■ TASK STATEMENT ■
Word for word, set down every line of the entries below from the line with "none -> blue brick H1 level 2" to the line with "none -> black brick G2:G3 level 1", including both, and no other line.

■ THE INPUT ■
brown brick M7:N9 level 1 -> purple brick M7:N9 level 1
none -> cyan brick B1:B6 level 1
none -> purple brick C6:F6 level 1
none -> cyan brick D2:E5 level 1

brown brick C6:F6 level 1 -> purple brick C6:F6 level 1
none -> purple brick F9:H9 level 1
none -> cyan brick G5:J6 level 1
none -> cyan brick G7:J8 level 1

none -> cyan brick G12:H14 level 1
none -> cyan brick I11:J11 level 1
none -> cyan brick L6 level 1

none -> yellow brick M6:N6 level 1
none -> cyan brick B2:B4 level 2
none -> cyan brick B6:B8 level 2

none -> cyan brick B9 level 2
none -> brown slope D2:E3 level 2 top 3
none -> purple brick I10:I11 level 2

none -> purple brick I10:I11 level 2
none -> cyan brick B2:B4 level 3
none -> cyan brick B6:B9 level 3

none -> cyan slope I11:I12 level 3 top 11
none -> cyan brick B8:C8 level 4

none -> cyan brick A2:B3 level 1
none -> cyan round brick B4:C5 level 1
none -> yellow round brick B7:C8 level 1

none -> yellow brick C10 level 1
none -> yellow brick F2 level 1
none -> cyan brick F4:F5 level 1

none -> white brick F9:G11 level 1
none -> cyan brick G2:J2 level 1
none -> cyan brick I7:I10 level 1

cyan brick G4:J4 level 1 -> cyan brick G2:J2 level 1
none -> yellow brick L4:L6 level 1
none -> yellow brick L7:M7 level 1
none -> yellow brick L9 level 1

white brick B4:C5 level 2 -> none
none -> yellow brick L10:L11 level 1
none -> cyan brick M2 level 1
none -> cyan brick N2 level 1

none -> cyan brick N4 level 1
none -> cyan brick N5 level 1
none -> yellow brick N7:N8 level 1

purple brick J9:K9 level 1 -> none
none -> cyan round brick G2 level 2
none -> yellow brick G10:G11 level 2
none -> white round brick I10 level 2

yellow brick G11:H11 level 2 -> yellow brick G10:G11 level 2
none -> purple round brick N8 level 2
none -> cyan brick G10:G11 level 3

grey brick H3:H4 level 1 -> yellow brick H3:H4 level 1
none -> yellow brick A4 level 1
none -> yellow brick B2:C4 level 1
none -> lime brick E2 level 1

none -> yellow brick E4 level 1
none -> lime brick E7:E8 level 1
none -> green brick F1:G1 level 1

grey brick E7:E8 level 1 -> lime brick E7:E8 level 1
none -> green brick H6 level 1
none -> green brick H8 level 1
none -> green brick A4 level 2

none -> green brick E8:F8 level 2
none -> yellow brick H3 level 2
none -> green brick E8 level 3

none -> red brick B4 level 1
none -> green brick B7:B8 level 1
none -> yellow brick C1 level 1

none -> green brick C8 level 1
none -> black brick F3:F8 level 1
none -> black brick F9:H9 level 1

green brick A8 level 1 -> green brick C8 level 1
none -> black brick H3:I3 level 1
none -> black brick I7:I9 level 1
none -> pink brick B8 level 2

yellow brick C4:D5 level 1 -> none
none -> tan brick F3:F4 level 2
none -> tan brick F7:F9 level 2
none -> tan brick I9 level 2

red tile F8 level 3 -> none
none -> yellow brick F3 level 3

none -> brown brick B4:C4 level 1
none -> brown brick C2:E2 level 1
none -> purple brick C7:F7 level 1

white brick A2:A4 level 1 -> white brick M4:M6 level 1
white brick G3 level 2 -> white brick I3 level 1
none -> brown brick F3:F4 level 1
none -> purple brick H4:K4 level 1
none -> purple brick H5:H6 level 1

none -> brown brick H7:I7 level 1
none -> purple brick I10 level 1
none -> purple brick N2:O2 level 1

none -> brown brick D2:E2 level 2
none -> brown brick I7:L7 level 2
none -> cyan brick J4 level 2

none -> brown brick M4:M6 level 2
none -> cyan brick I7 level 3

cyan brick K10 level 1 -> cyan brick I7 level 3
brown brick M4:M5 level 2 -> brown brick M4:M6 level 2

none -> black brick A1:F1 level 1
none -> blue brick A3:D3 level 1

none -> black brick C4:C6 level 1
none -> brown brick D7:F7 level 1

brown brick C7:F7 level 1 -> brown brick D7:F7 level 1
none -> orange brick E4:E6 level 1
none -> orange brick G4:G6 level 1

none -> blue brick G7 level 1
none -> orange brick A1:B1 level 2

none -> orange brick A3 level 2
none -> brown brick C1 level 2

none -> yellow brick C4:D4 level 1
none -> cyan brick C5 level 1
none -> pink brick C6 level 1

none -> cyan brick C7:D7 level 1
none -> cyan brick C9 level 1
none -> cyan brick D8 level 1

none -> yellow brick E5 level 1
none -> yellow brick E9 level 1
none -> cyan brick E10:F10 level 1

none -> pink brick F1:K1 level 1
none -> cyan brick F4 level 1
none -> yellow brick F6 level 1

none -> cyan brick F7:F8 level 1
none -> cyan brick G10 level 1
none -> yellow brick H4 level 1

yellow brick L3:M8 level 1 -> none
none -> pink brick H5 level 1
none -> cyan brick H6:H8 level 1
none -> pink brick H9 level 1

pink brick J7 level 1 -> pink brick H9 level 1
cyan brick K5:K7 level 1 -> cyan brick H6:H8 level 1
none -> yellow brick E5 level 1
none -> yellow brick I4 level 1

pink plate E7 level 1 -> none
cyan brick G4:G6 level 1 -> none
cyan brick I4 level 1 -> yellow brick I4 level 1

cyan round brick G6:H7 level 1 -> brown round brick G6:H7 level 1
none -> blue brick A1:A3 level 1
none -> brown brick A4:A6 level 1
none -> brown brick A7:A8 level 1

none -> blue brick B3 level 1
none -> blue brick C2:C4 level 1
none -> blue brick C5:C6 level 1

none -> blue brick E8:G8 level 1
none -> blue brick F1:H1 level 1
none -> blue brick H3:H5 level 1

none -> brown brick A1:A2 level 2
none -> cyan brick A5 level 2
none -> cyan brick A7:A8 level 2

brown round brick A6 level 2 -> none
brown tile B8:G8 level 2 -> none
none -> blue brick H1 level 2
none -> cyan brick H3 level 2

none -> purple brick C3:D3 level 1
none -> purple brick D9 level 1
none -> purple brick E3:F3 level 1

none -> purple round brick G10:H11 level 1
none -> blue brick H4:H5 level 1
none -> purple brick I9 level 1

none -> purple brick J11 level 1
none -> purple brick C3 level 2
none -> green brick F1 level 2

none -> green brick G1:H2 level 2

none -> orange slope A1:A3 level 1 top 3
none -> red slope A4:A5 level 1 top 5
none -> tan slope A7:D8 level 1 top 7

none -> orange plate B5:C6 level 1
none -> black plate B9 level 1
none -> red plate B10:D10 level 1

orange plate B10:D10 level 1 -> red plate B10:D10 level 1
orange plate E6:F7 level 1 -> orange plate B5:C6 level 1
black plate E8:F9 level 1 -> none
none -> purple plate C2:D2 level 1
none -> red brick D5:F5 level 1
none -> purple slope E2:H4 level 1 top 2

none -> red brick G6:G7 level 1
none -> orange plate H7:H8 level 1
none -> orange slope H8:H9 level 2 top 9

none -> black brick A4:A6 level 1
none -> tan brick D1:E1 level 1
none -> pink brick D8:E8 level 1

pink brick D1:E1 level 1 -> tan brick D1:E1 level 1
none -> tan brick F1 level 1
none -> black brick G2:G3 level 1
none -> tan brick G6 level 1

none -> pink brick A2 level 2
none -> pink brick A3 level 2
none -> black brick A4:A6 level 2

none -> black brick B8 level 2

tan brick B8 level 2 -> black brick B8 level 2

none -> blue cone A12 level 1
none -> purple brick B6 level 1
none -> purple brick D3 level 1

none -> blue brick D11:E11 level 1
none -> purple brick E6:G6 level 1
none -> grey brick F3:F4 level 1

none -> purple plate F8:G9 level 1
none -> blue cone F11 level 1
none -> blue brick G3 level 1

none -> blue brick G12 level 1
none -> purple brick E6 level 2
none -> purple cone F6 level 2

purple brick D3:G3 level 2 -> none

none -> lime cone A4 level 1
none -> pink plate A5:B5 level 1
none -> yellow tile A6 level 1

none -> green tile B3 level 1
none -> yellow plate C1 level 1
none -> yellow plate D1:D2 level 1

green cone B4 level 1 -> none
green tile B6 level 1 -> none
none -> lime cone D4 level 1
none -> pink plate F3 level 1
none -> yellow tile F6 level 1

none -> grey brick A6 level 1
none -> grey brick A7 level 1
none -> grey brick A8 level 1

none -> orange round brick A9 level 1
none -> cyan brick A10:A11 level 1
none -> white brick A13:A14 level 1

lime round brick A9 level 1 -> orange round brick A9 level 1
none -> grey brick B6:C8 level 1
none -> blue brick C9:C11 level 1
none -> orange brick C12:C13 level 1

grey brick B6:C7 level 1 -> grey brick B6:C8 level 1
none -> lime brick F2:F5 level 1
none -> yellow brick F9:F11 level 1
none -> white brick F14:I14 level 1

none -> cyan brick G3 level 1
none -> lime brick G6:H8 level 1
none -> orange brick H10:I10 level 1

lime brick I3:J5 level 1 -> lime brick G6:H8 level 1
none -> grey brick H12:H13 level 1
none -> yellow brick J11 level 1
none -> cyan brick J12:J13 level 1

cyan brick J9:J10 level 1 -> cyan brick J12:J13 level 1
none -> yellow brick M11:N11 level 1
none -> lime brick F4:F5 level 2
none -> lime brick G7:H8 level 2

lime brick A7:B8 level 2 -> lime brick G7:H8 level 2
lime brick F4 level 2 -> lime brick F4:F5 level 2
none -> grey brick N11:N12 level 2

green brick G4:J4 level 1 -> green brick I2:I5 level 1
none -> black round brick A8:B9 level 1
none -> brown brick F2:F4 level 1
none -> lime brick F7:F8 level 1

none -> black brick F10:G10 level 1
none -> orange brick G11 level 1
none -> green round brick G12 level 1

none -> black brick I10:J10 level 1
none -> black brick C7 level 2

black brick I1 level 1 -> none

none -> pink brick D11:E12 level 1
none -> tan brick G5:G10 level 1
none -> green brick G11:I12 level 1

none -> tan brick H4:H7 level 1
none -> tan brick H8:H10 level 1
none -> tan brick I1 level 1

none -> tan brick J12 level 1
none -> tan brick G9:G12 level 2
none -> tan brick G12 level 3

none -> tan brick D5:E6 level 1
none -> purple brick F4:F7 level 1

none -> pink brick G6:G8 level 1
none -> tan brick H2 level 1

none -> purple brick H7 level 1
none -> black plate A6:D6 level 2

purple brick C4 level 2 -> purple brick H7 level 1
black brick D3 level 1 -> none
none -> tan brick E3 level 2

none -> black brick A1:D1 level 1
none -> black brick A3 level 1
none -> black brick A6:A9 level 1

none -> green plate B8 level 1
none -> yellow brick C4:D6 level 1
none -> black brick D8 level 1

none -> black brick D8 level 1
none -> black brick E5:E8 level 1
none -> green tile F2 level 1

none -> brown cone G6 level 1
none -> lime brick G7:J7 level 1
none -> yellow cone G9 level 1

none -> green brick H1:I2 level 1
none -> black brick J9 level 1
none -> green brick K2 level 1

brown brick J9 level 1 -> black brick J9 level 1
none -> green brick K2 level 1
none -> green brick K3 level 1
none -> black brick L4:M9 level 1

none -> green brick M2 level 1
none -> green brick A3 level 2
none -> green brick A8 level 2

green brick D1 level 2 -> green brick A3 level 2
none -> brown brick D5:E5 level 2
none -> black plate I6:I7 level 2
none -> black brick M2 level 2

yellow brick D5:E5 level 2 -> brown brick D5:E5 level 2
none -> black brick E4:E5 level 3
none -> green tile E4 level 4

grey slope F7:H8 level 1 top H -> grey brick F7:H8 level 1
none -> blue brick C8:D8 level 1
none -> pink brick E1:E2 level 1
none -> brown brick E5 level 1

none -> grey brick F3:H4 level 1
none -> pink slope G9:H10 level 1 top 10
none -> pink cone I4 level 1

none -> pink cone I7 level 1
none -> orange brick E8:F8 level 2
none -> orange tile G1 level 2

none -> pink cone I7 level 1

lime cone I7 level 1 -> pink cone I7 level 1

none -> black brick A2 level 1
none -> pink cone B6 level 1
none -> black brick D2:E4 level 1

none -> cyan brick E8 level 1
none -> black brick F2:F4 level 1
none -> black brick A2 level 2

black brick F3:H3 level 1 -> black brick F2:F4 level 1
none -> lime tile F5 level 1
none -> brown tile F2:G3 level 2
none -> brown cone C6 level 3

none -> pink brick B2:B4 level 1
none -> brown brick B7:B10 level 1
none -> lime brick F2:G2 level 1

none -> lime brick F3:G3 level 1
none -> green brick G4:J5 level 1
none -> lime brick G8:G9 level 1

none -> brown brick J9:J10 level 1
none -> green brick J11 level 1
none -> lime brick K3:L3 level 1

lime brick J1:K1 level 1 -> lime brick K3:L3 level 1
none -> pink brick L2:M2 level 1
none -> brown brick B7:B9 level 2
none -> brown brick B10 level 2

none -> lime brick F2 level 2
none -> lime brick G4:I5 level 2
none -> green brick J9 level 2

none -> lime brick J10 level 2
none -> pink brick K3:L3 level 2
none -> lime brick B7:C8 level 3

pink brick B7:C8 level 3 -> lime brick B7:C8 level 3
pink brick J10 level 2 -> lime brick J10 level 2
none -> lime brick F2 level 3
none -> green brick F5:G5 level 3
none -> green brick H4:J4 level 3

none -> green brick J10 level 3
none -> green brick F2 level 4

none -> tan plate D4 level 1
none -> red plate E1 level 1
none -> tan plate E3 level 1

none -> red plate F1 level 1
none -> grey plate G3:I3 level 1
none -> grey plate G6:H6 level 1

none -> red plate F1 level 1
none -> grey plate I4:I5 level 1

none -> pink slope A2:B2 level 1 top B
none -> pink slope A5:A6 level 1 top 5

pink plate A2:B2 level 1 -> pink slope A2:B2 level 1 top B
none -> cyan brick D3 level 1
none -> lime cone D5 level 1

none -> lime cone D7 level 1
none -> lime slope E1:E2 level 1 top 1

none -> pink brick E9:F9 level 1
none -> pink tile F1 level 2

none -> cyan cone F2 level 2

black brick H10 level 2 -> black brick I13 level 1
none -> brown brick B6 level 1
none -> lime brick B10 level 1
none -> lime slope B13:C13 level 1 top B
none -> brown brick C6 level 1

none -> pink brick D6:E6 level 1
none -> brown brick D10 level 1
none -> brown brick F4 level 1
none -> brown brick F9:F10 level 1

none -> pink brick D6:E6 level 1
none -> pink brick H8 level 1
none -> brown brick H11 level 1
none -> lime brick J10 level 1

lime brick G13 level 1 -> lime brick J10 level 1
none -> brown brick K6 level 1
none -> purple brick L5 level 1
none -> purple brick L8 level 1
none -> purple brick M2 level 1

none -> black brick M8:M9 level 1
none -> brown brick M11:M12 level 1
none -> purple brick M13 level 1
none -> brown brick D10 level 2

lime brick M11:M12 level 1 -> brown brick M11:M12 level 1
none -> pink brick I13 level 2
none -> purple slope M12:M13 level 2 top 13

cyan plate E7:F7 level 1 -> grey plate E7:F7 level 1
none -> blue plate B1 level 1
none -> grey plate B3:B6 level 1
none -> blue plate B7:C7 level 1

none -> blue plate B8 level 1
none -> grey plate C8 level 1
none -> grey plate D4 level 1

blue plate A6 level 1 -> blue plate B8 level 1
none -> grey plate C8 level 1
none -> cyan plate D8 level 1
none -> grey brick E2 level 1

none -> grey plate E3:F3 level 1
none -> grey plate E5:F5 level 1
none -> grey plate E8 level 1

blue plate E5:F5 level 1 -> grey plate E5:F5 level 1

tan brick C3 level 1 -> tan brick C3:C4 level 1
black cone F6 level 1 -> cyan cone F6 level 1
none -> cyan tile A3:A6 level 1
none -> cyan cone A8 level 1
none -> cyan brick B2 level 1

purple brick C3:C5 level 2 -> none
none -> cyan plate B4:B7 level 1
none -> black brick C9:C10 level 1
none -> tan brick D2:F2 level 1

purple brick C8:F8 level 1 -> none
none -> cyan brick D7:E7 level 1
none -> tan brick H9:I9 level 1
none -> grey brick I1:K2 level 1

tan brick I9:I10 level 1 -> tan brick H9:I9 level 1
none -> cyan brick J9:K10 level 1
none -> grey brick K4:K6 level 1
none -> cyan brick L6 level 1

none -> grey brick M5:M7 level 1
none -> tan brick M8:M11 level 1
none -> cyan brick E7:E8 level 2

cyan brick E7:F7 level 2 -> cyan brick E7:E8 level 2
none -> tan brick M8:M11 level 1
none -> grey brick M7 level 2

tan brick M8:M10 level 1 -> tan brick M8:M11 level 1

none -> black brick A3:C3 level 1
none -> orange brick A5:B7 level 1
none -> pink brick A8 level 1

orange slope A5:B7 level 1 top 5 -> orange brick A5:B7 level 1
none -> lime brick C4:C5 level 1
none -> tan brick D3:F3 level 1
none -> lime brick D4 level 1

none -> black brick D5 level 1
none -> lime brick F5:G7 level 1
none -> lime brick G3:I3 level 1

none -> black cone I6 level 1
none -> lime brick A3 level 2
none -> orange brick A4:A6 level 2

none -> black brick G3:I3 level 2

■ THE COMPLETED TASK ■
none -> blue brick H1 level 2
none -> cyan brick H3 level 2

none -> purple brick C3:D3 level 1
none -> purple brick D9 level 1
none -> purple brick E3:F3 level 1

none -> purple round brick G10:H11 level 1
none -> blue brick H4:H5 level 1
none -> purple brick I9 level 1

none -> purple brick J11 level 1
none -> purple brick C3 level 2
none -> green brick F1 level 2

none -> green brick G1:H2 level 2

none -> orange slope A1:A3 level 1 top 3
none -> red slope A4:A5 level 1 top 5
none -> tan slope A7:D8 level 1 top 7

none -> orange plate B5:C6 level 1
none -> black plate B9 level 1
none -> red plate B10:D10 level 1

orange plate B10:D10 level 1 -> red plate B10:D10 level 1
orange plate E6:F7 level 1 -> orange plate B5:C6 level 1
black plate E8:F9 level 1 -> none
none -> purple plate C2:D2 level 1
none -> red brick D5:F5 level 1
none -> purple slope E2:H4 level 1 top 2

none -> red brick G6:G7 level 1
none -> orange plate H7:H8 level 1
none -> orange slope H8:H9 level 2 top 9

none -> black brick A4:A6 level 1
none -> tan brick D1:E1 level 1
none -> pink brick D8:E8 level 1

pink brick D1:E1 level 1 -> tan brick D1:E1 level 1
none -> tan brick F1 level 1
none -> black brick G2:G3 level 1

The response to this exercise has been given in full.